Task goal
Return a copy of every line in the records that includes the word "plant".

Given entries
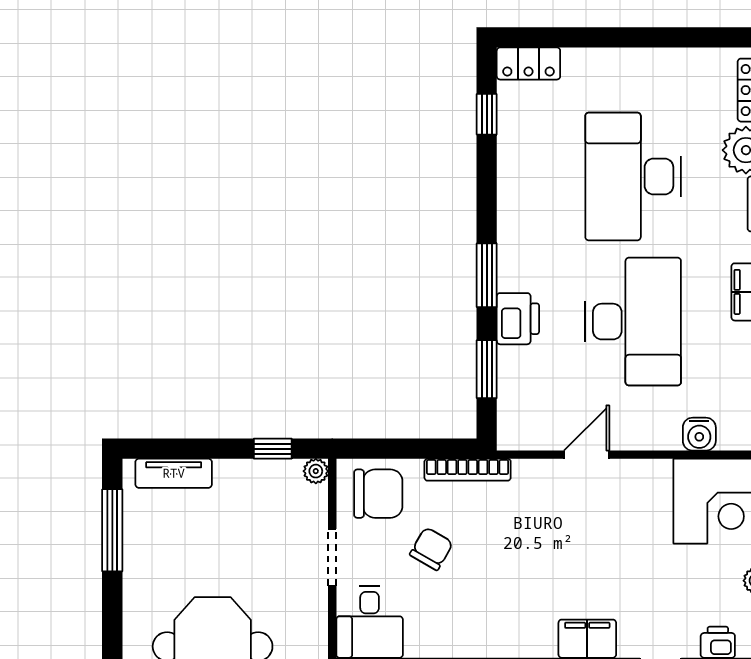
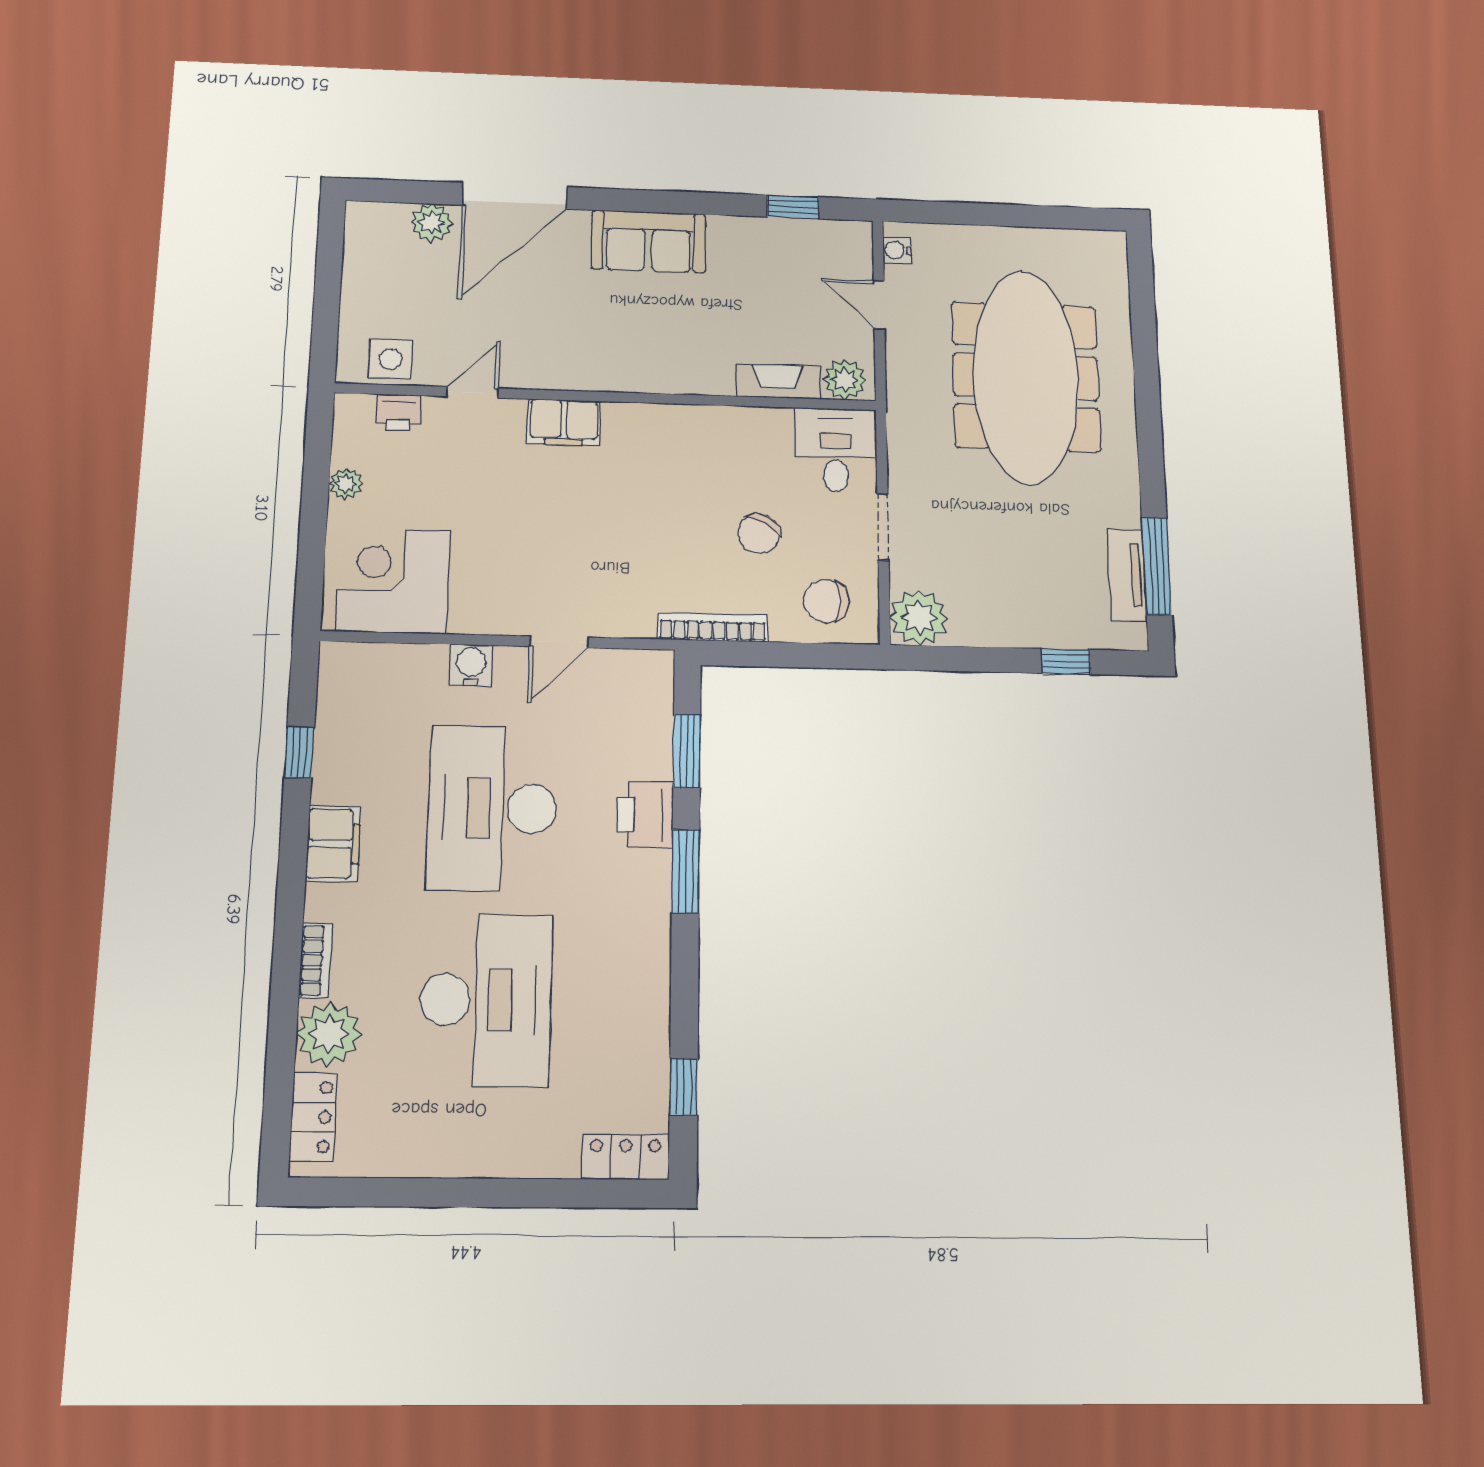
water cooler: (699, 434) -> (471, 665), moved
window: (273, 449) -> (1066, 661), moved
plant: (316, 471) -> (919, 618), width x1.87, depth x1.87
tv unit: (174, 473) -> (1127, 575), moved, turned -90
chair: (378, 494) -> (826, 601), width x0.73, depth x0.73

---

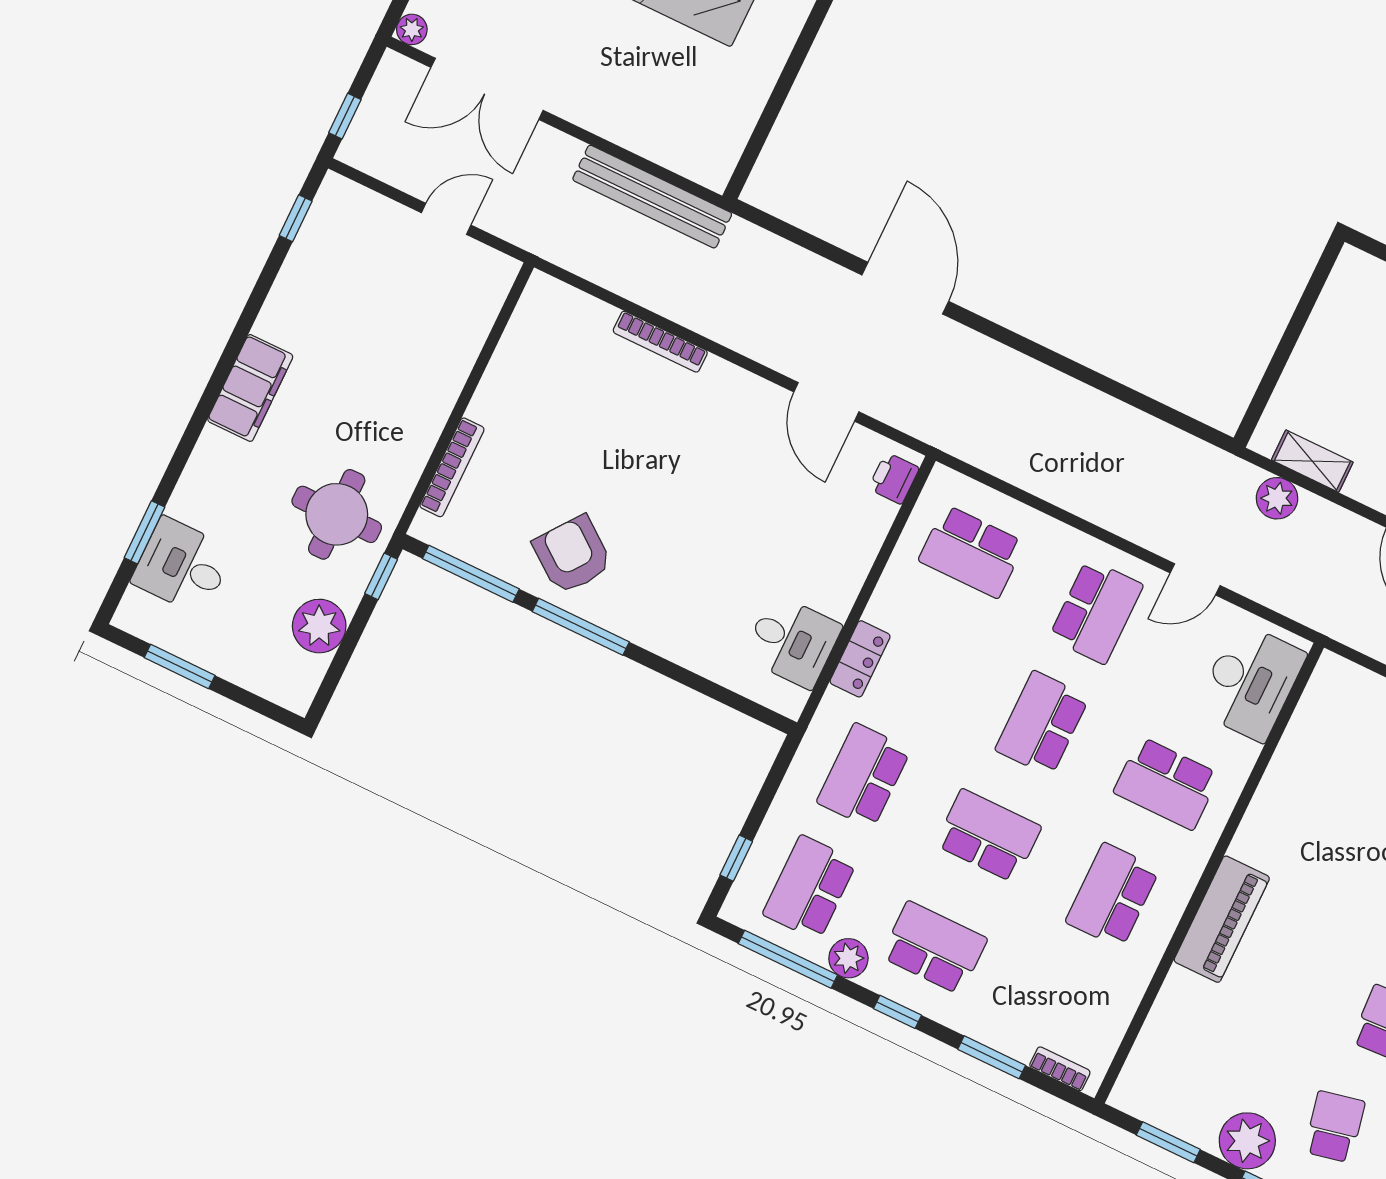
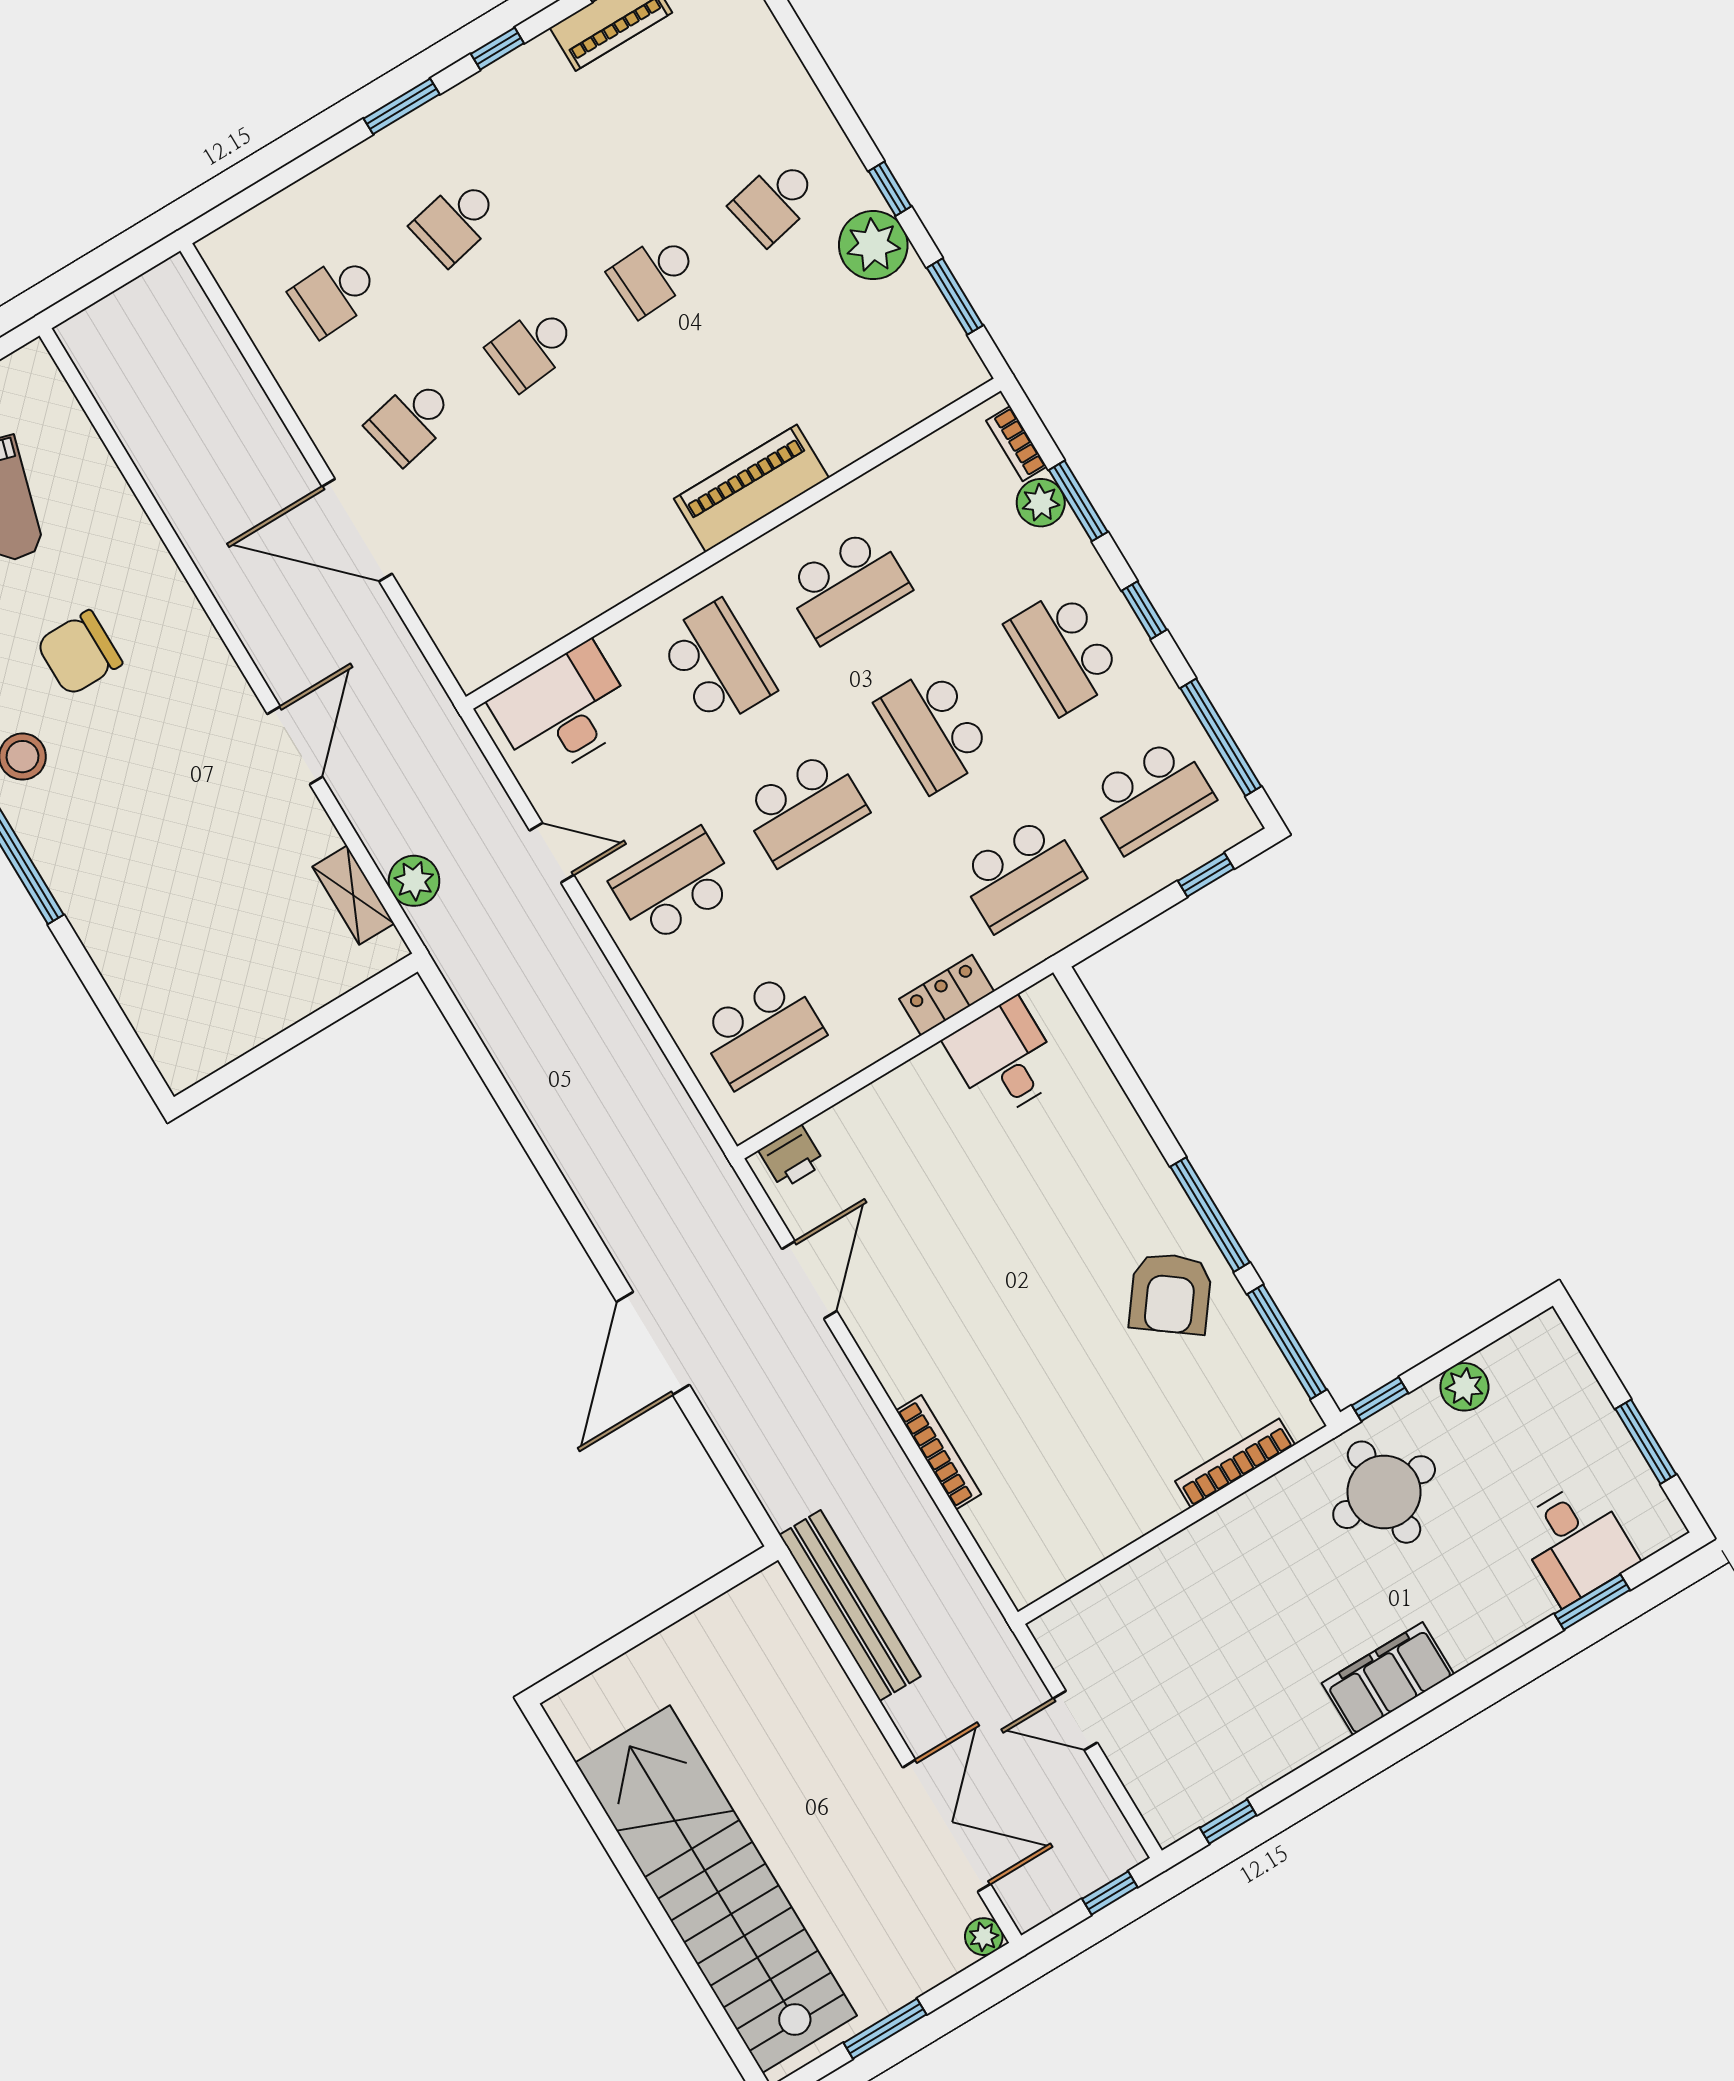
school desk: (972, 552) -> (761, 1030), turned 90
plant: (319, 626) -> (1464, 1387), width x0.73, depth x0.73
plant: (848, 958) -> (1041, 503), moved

Final answer
plant: (316, 471) -> (919, 618), width x1.87, depth x1.87
plant: (319, 626) -> (1464, 1387), width x0.73, depth x0.73
plant: (848, 958) -> (1041, 503), moved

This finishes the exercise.